WHAT YOU SHOULD DO — From the line that holds "yellow vase: 0 -> 2" down to the last line of the listing below, transcribe exactly and only those lines. Leave pictures out.

GIVEN DATA —
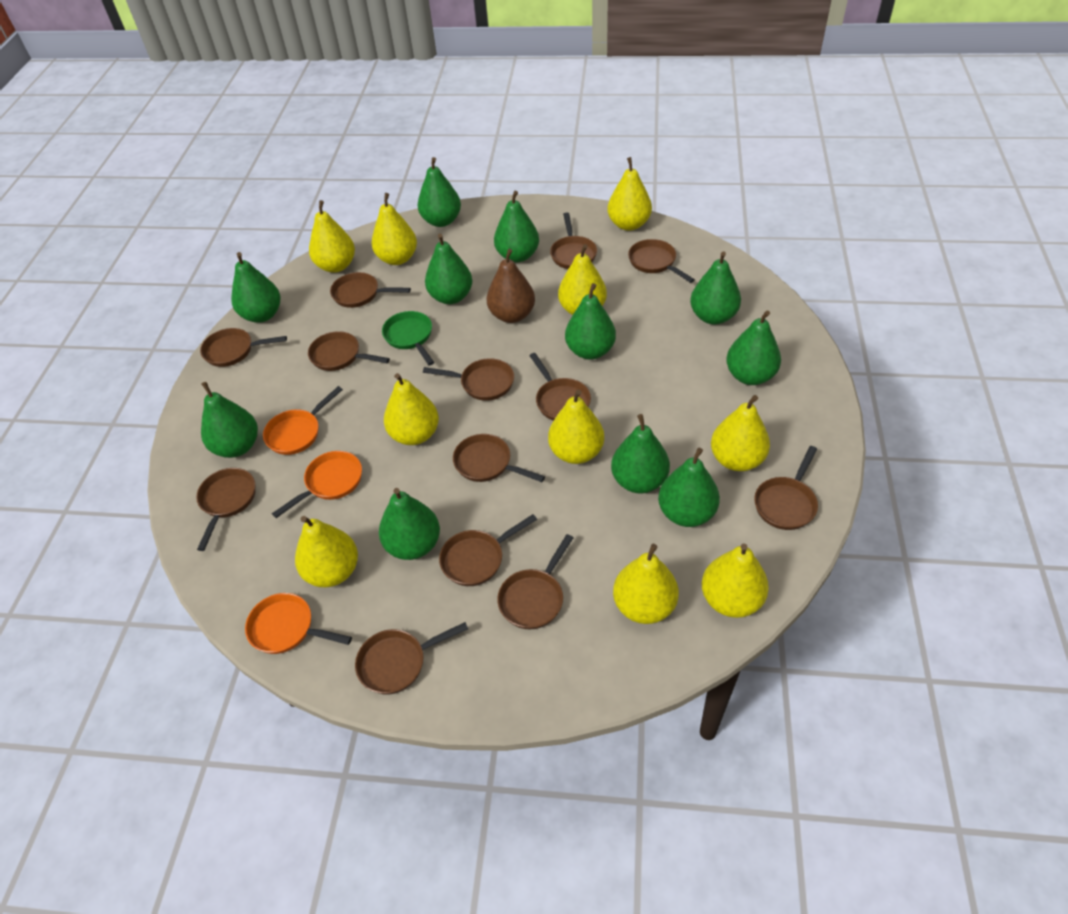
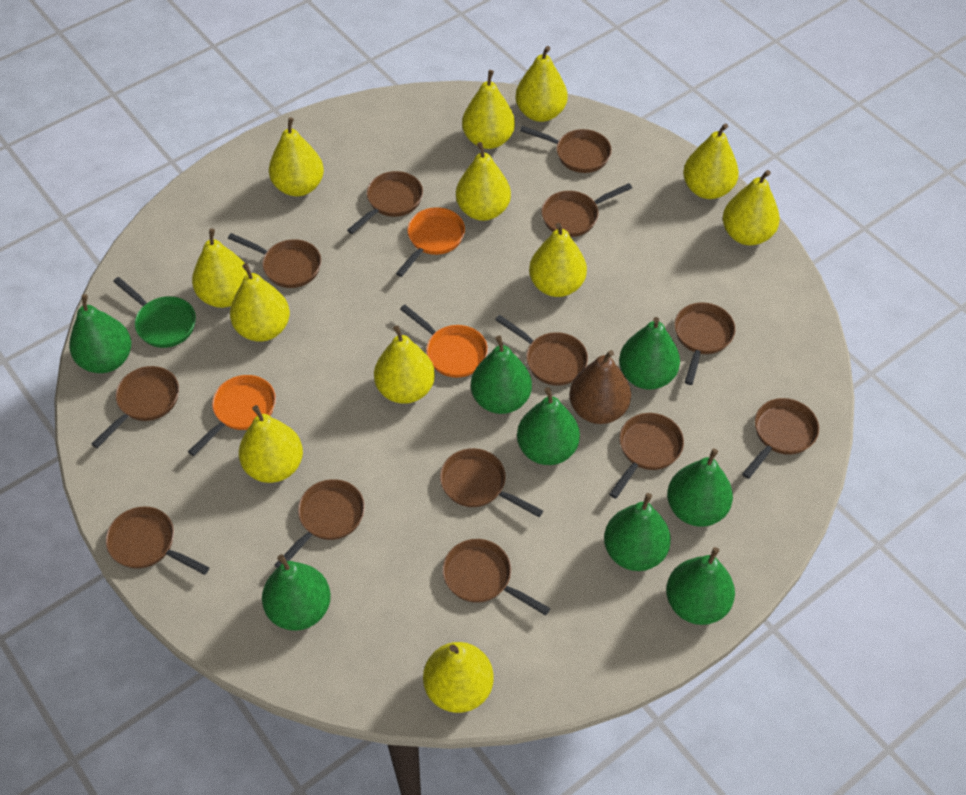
green pear: 11 -> 8
yellow pear: 10 -> 12

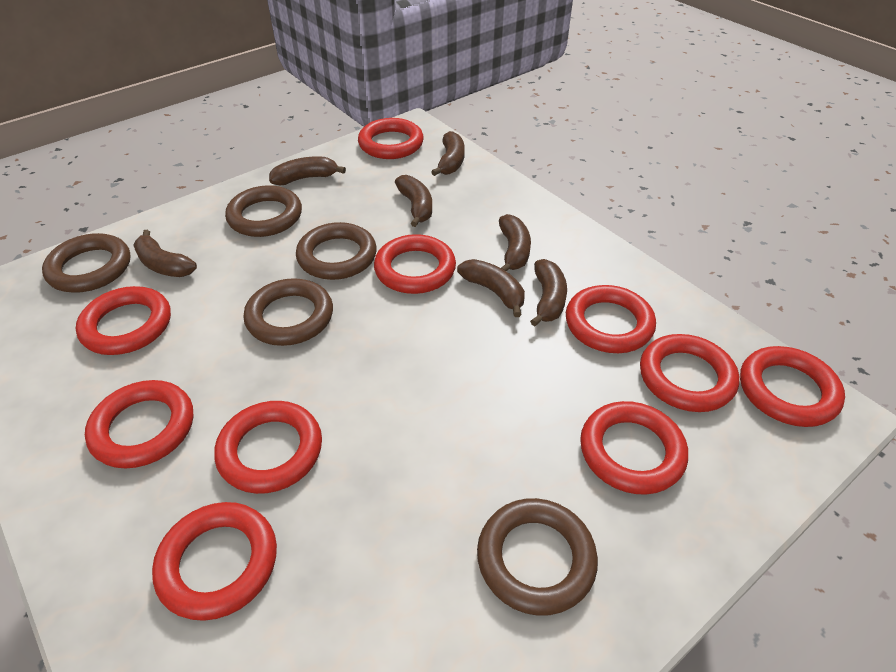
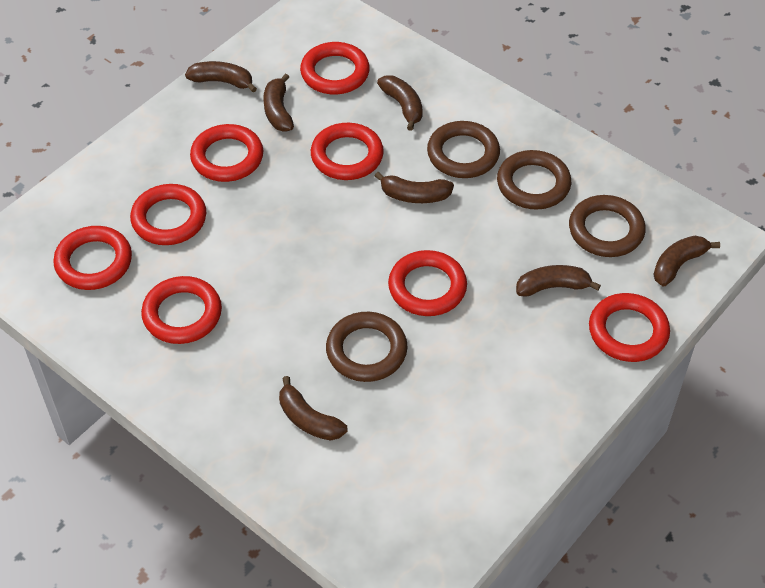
brown ring: 5 -> 4
red ring: 10 -> 8

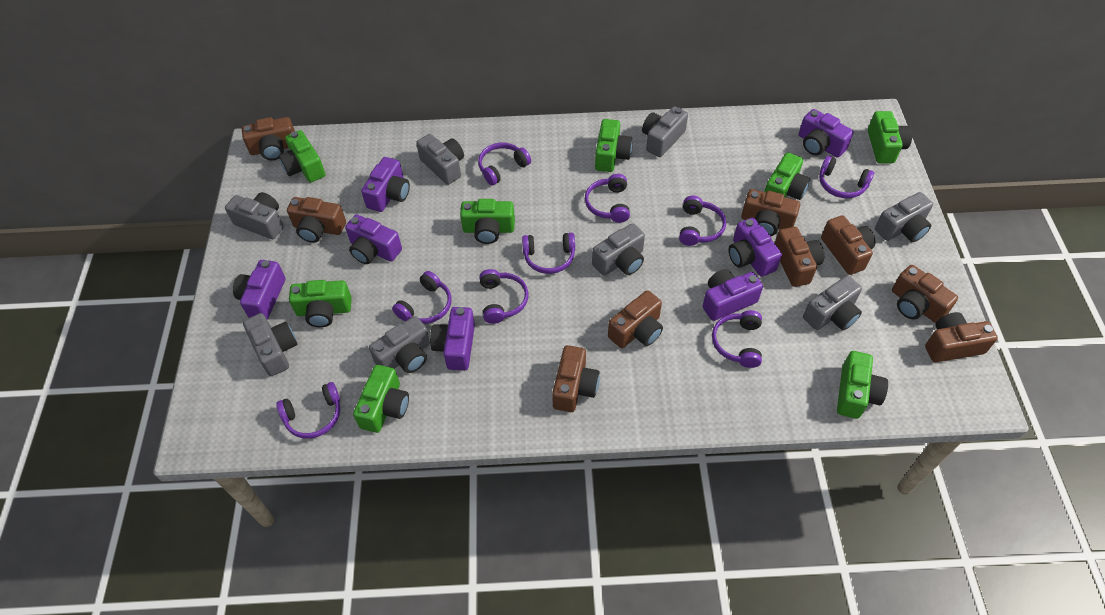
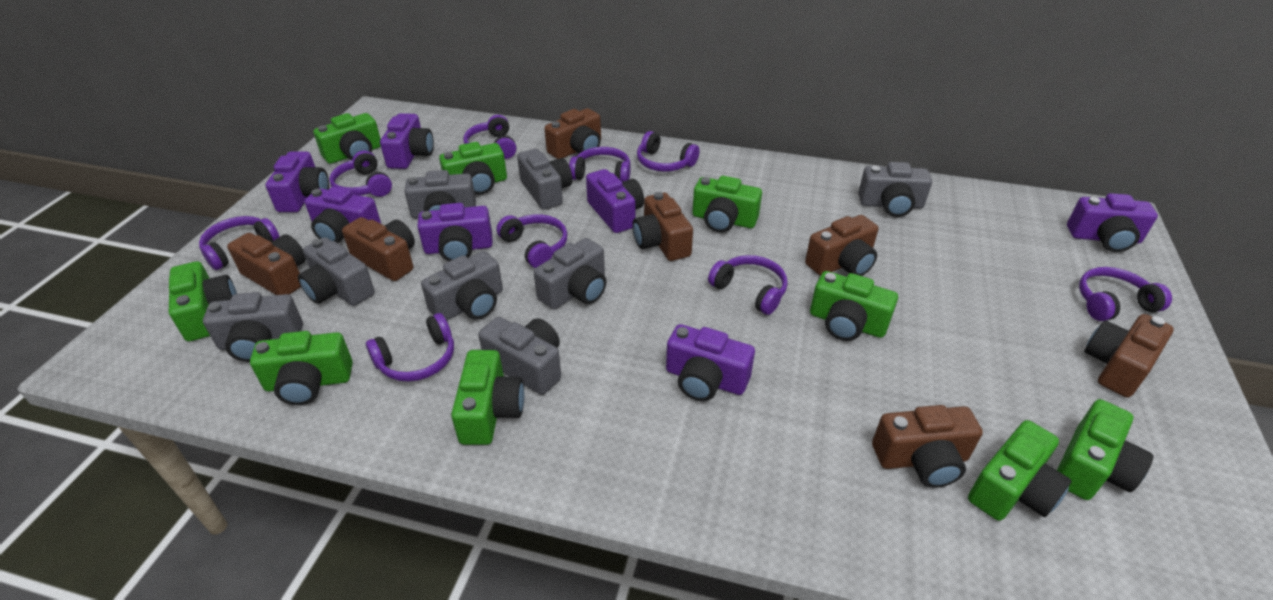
brown camera: 9 -> 7
green camera: 8 -> 9

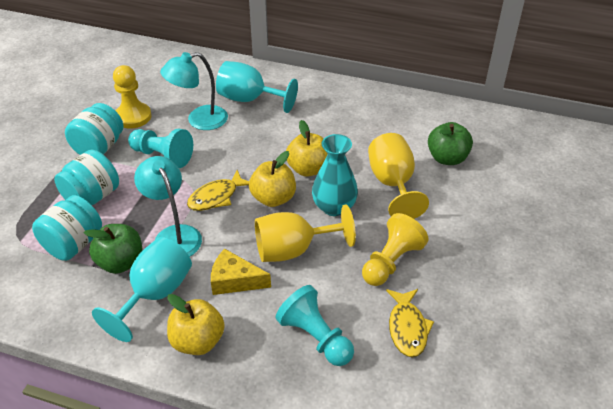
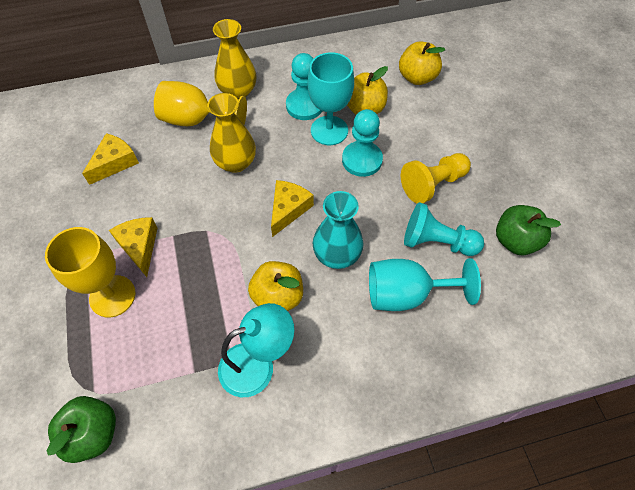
turquoise jar: 3 -> 0
turquoise lamp: 2 -> 1
turquoise pawn: 2 -> 3
yellow cheese: 1 -> 3
yellow fish: 2 -> 0
yellow pawn: 2 -> 1
yellow vase: 0 -> 2

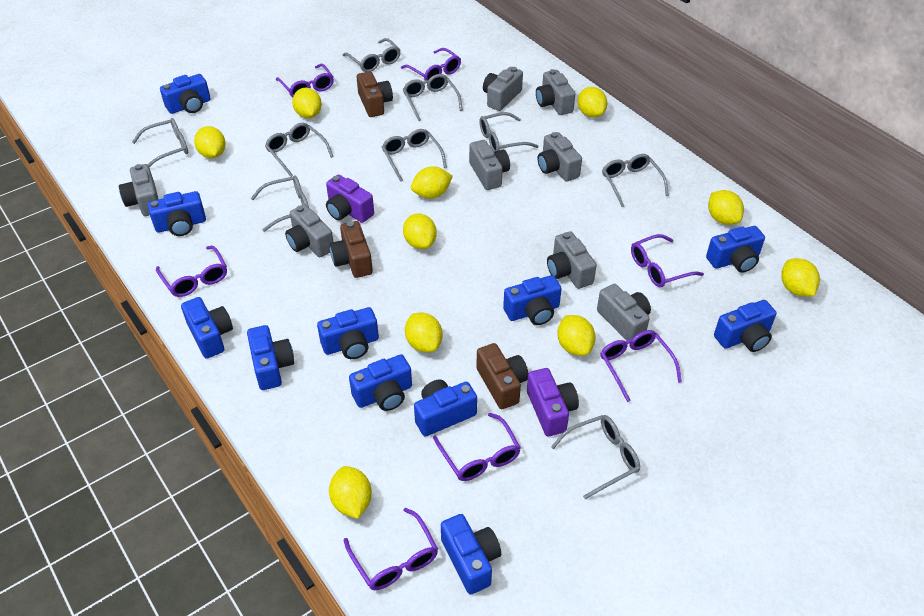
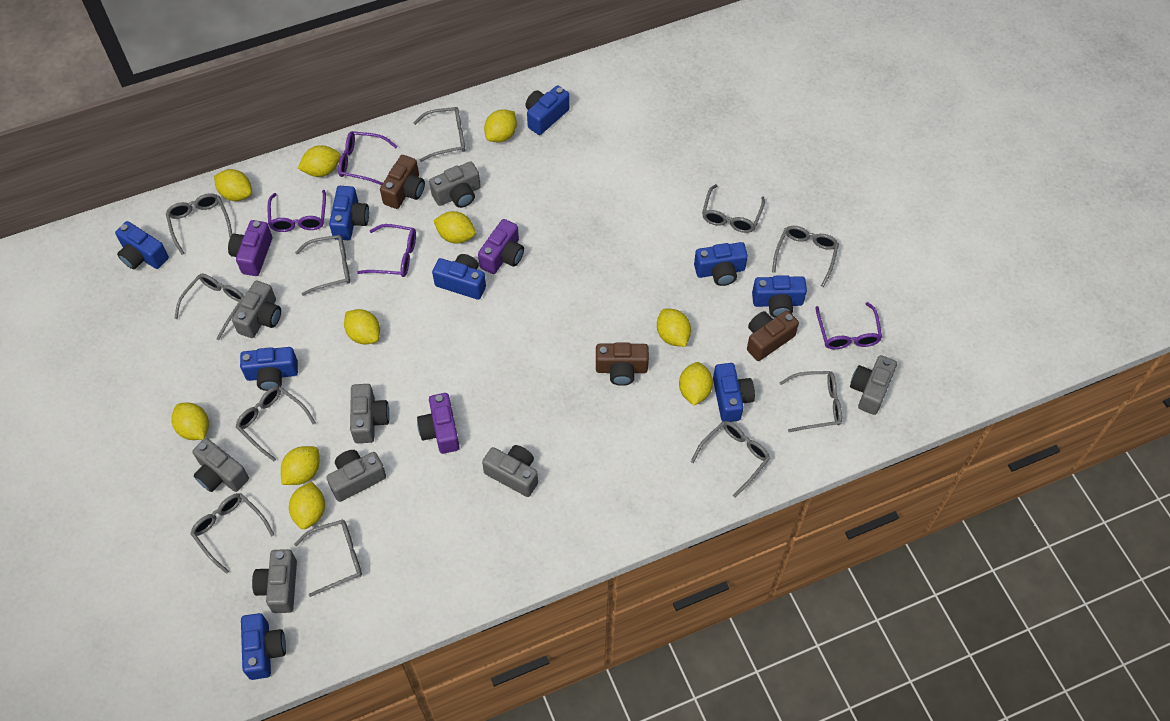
blue camera: 11 -> 9
grey glasses: 9 -> 11
purple camera: 2 -> 3
purple glasses: 7 -> 4

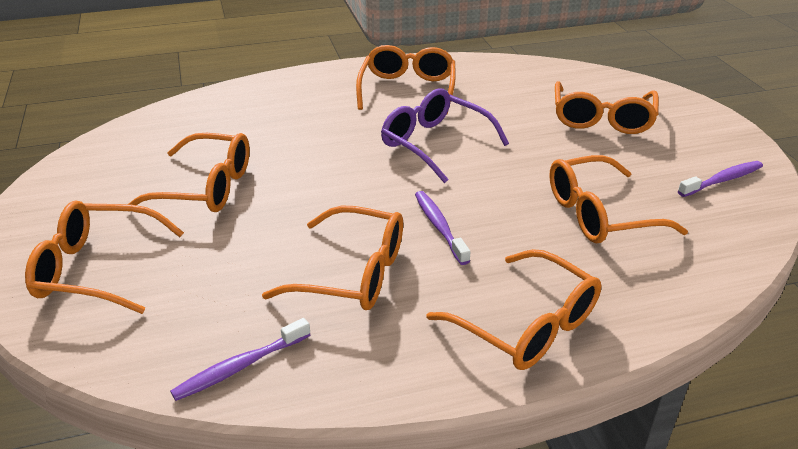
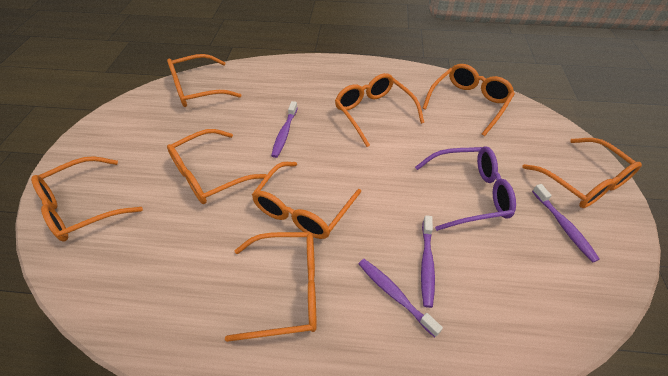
orange glasses: 7 -> 8
purple toothbrush: 3 -> 4

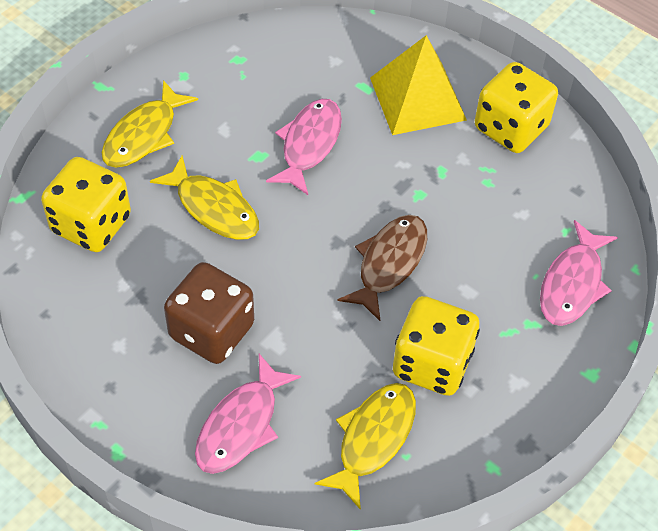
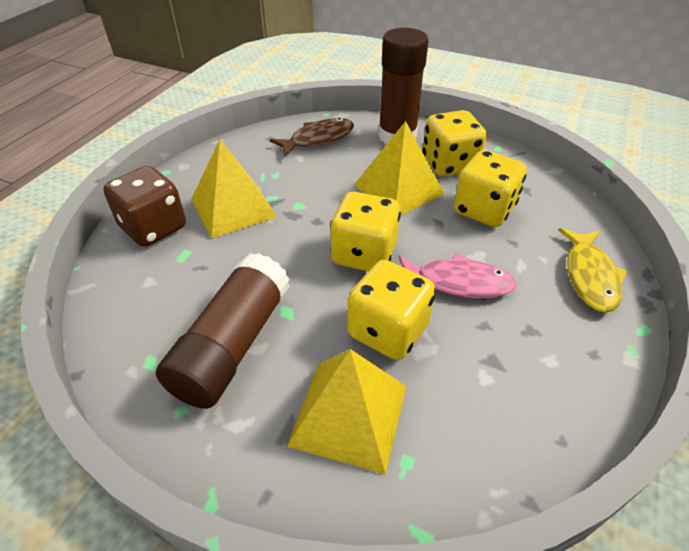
brown glue stick: 0 -> 2
pink fish: 3 -> 1
yellow dice: 3 -> 4
yellow fish: 3 -> 1
yellow pyramid: 1 -> 3

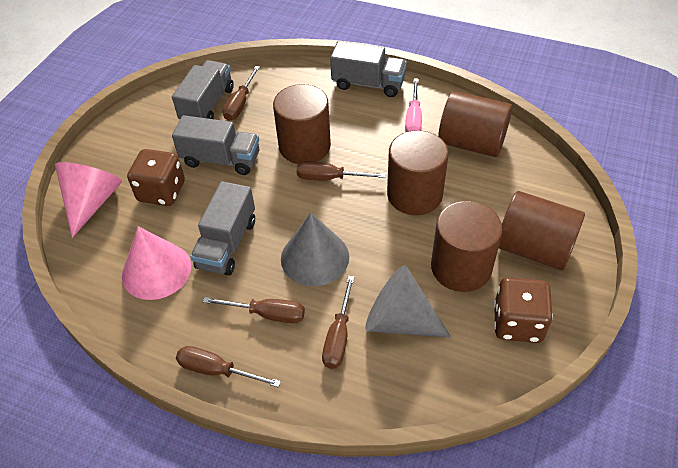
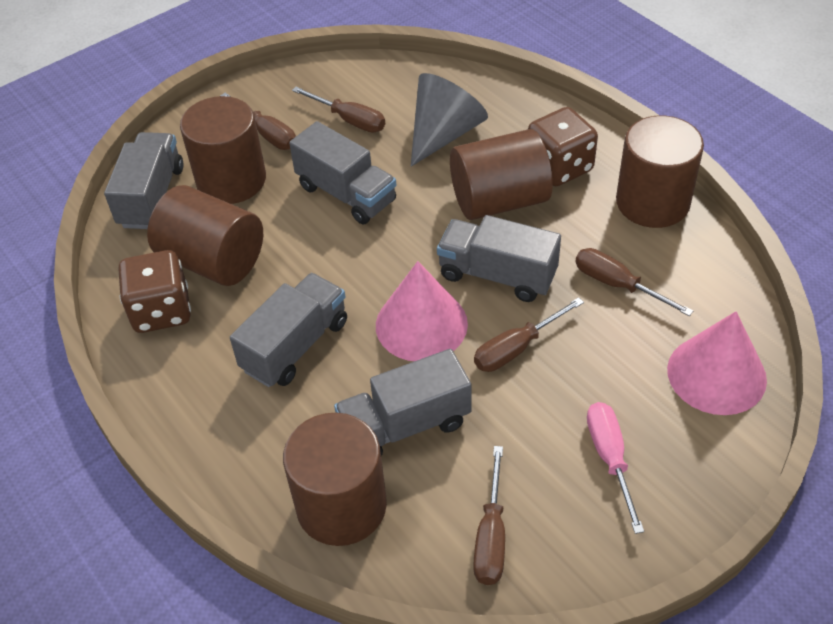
grey cone: 2 -> 1
grey truck: 4 -> 5

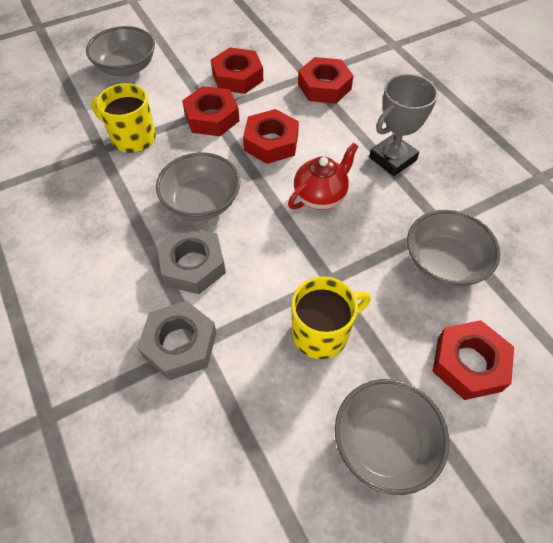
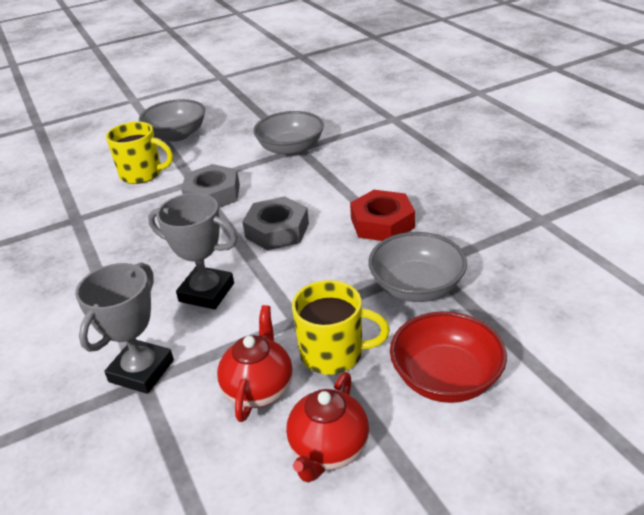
grey bowl: 4 -> 3
grey trophy: 1 -> 2
red bowl: 0 -> 1
red nut: 5 -> 1
red teapot: 1 -> 2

TASK SOLUTION —
yellow vase: 0 -> 2

blue camera: 11 -> 9
grey glasses: 9 -> 11
purple camera: 2 -> 3
purple glasses: 7 -> 4

orange glasses: 7 -> 8
purple toothbrush: 3 -> 4

brown glue stick: 0 -> 2
pink fish: 3 -> 1
yellow dice: 3 -> 4
yellow fish: 3 -> 1
yellow pyramid: 1 -> 3

grey cone: 2 -> 1
grey truck: 4 -> 5

grey bowl: 4 -> 3
grey trophy: 1 -> 2
red bowl: 0 -> 1
red nut: 5 -> 1
red teapot: 1 -> 2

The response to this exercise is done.